___ Data section ___

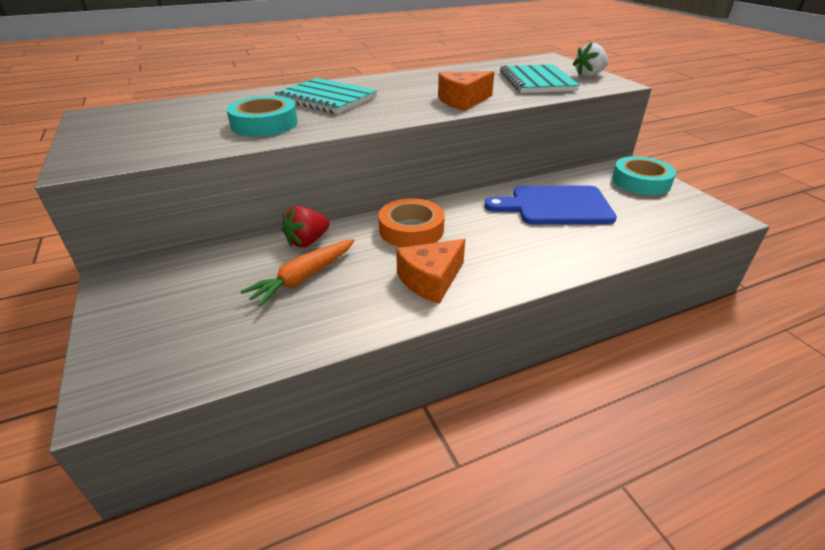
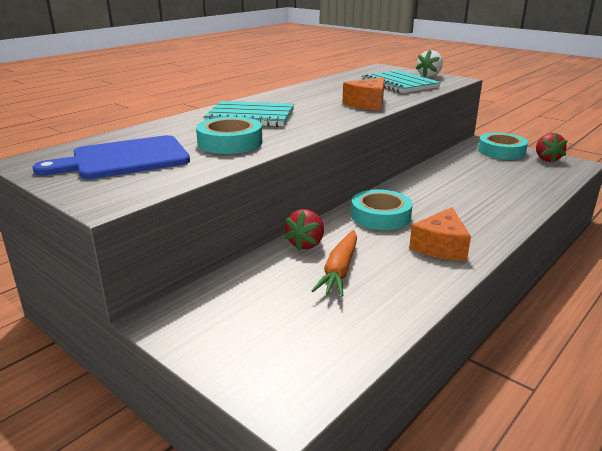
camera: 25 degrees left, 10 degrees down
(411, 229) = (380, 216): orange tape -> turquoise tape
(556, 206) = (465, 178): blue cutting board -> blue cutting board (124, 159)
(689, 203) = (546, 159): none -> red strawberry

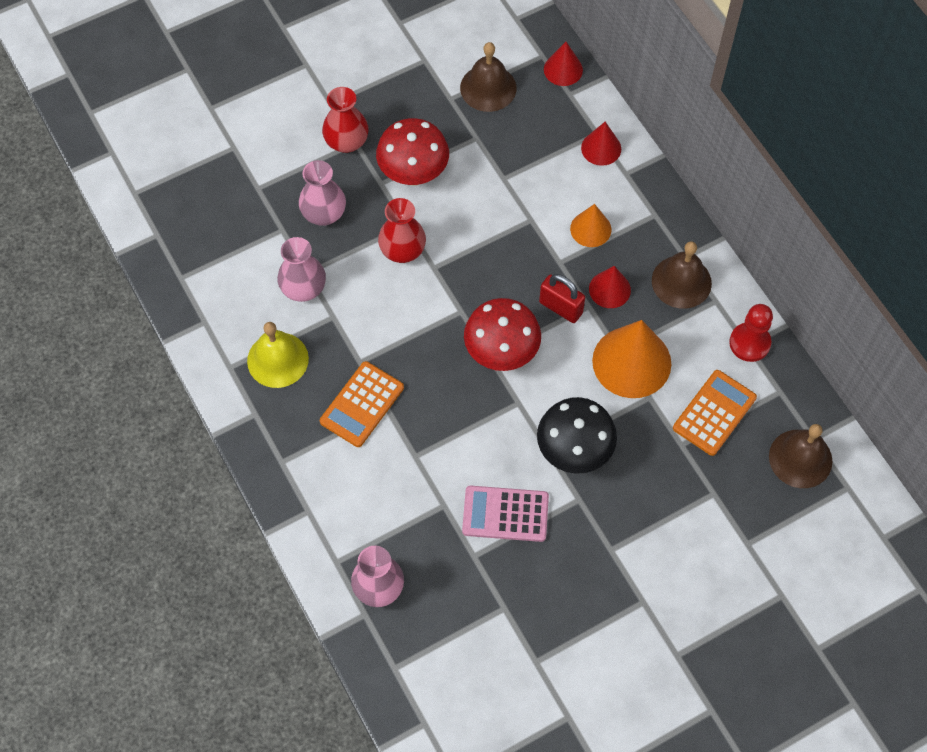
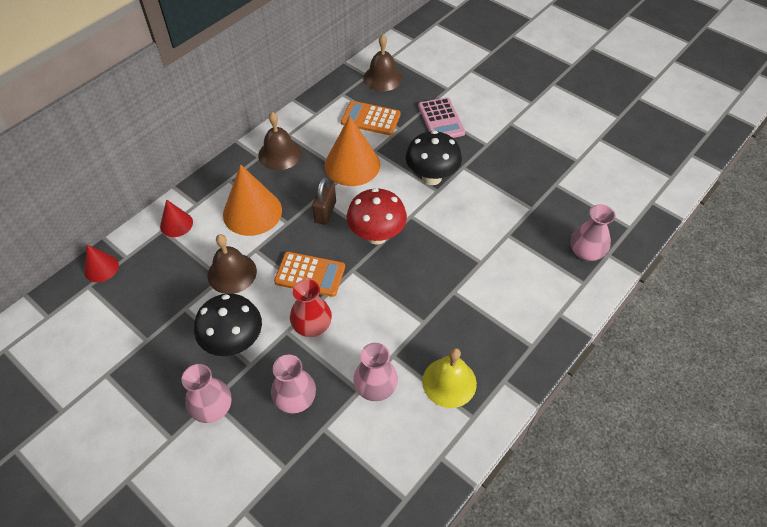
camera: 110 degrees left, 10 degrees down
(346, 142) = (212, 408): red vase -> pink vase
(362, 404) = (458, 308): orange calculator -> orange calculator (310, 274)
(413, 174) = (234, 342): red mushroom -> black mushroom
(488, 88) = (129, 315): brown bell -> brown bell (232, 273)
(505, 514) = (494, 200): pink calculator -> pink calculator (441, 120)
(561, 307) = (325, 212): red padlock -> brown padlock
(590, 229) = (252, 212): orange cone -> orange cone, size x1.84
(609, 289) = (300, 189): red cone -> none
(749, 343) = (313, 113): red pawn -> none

___
___ Data section ___

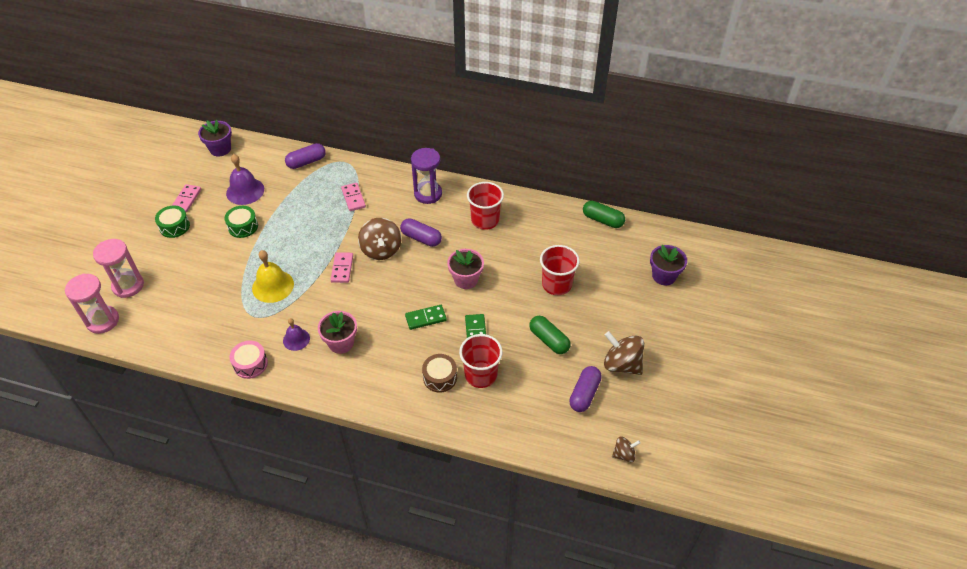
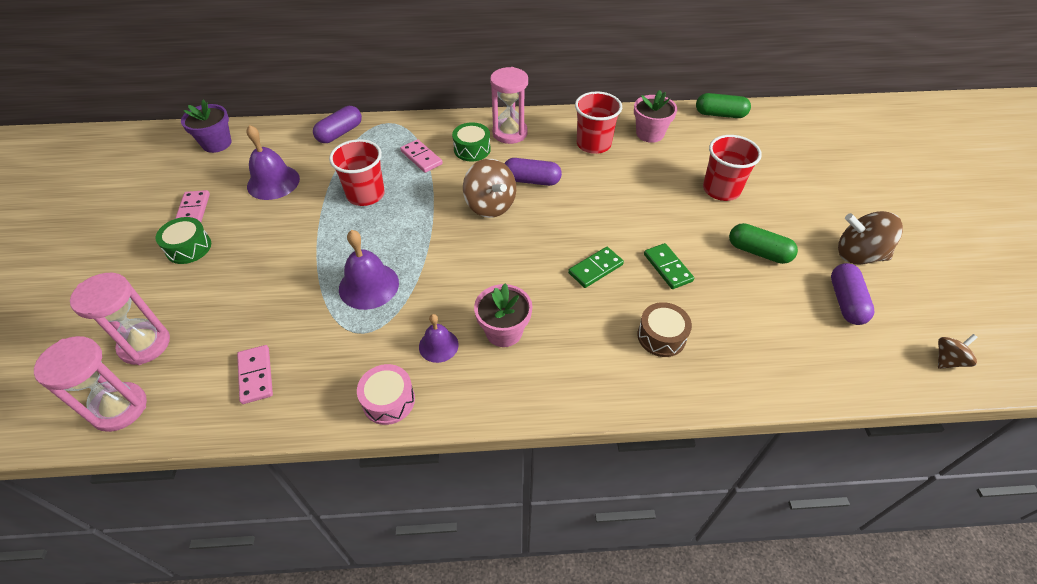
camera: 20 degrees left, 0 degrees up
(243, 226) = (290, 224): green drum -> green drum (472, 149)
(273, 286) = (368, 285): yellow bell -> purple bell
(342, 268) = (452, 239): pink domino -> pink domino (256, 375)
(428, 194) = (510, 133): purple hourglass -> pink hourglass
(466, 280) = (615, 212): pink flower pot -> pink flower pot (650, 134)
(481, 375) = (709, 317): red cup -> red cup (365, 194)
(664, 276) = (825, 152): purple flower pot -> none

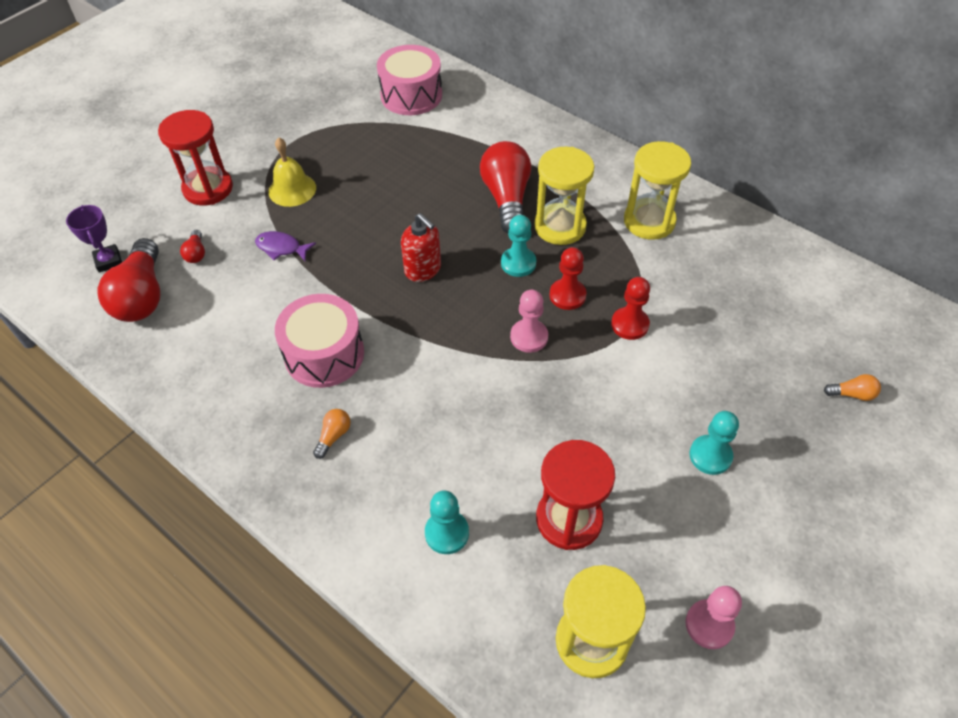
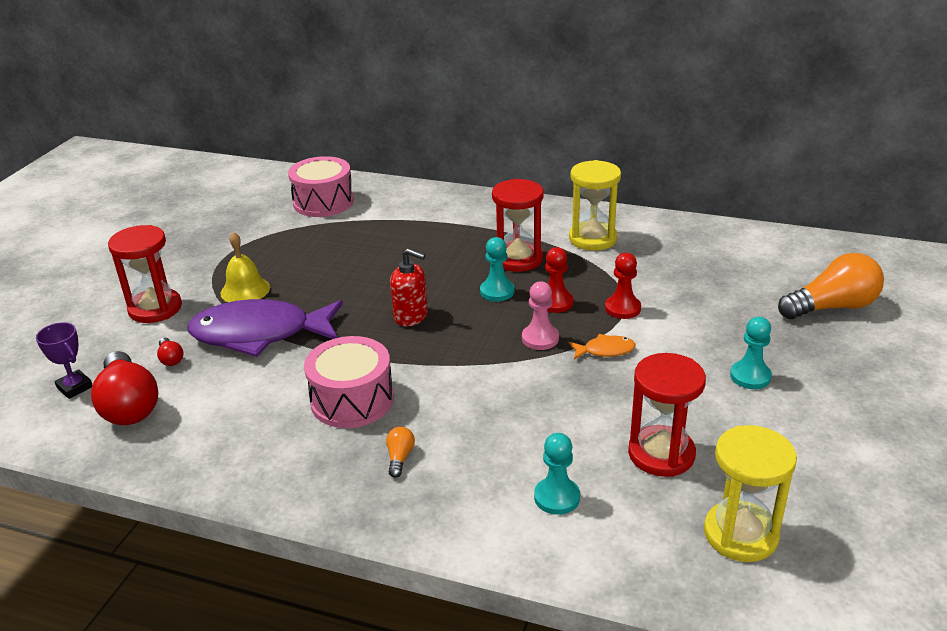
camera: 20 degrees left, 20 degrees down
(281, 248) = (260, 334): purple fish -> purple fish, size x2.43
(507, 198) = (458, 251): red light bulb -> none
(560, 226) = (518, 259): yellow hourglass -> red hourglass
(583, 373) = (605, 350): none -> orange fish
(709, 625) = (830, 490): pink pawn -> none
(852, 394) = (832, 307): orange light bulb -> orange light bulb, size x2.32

___

§ What to work on:
Go through the records above and, whenever a line includes the word "bulb", copy it.

§ Exercise answer:
(507, 198) = (458, 251): red light bulb -> none
(852, 394) = (832, 307): orange light bulb -> orange light bulb, size x2.32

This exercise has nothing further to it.